### [EXERCISE BRIEF]
Make an exact copy of the lines from the one containing "none -> blue slope H10:H11 level 1 top 11" through the end of the records below, and leave out every picture.

### [RECORDS SHOWN]
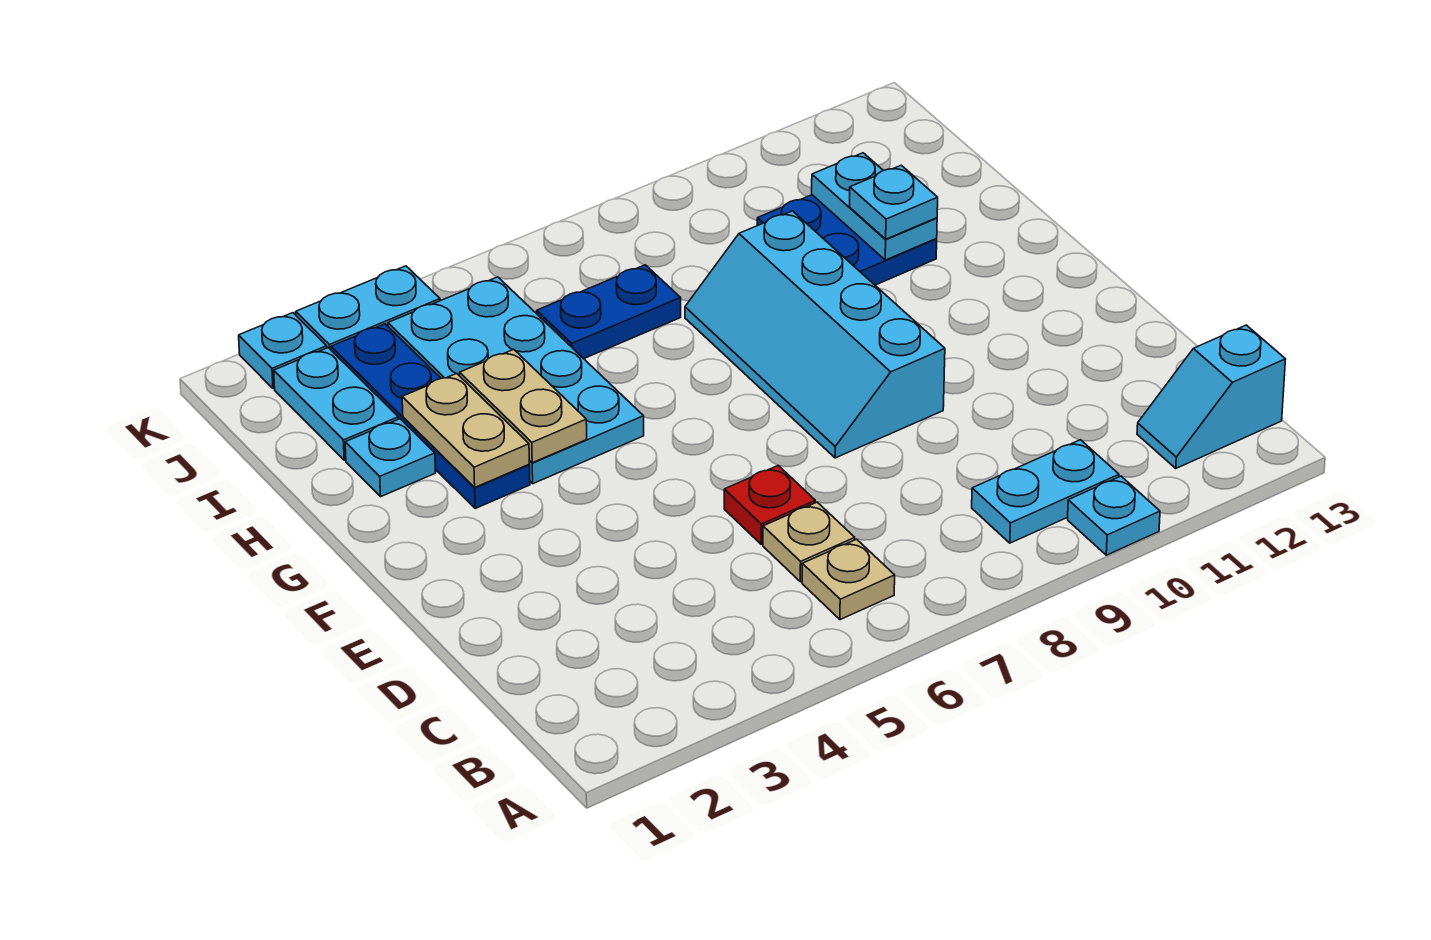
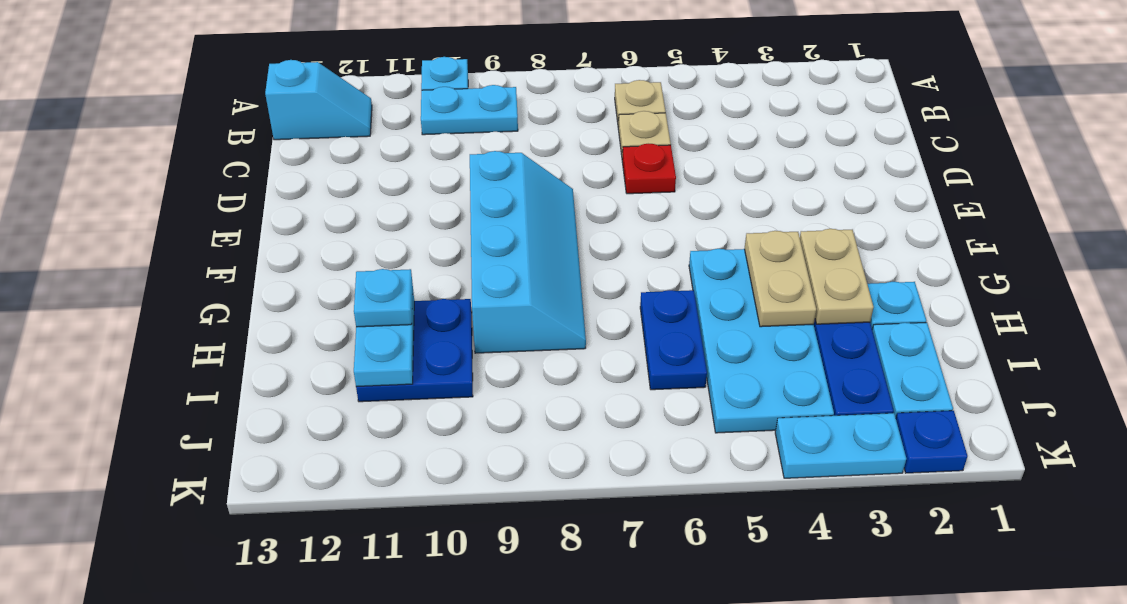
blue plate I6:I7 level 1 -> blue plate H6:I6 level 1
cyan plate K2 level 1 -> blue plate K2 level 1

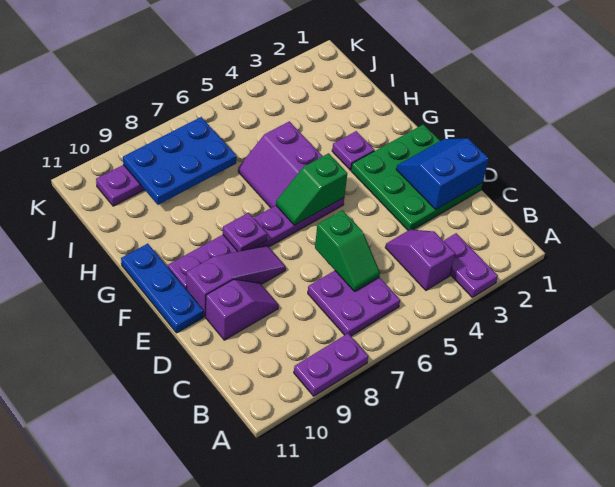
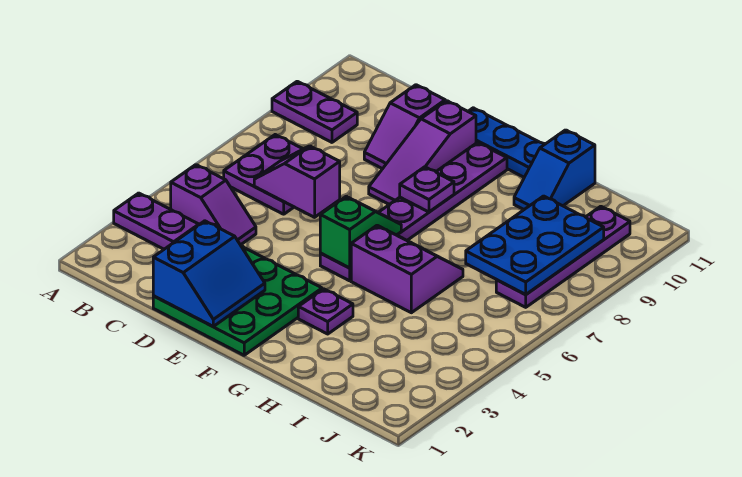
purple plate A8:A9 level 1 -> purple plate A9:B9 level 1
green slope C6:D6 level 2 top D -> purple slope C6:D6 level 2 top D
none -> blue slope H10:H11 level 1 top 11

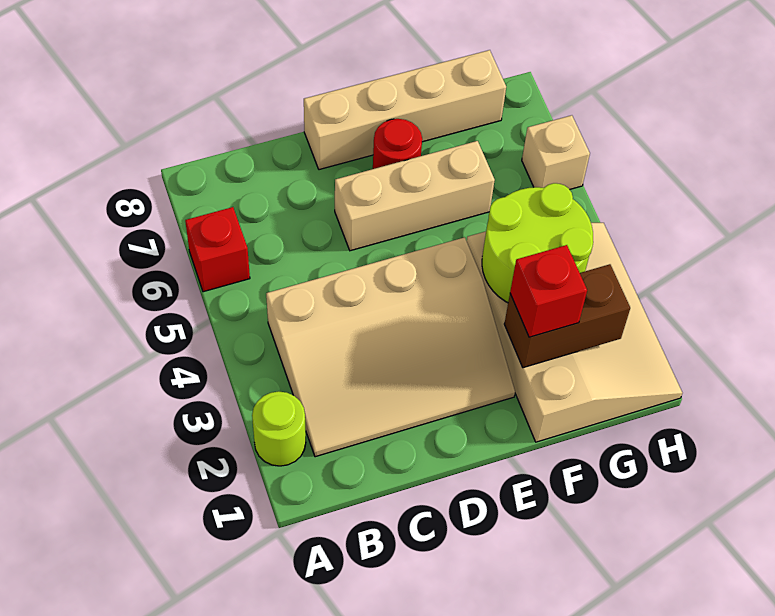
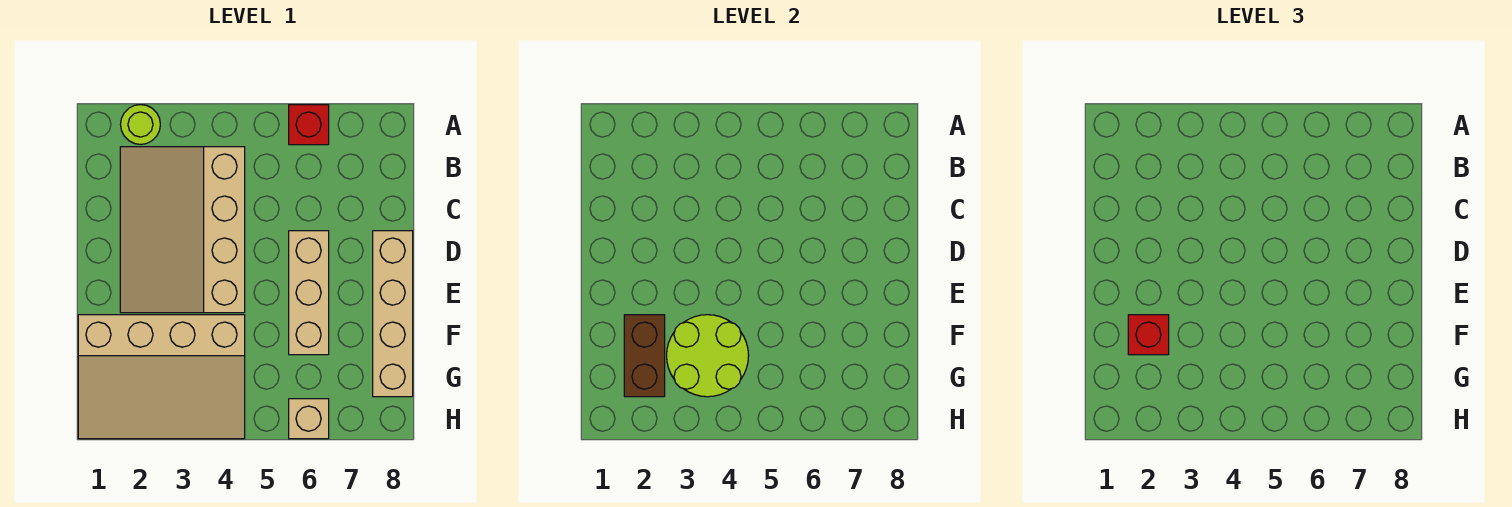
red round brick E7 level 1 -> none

### [RESULT FOR THIS TASK]
none -> blue slope H10:H11 level 1 top 11

red round brick E7 level 1 -> none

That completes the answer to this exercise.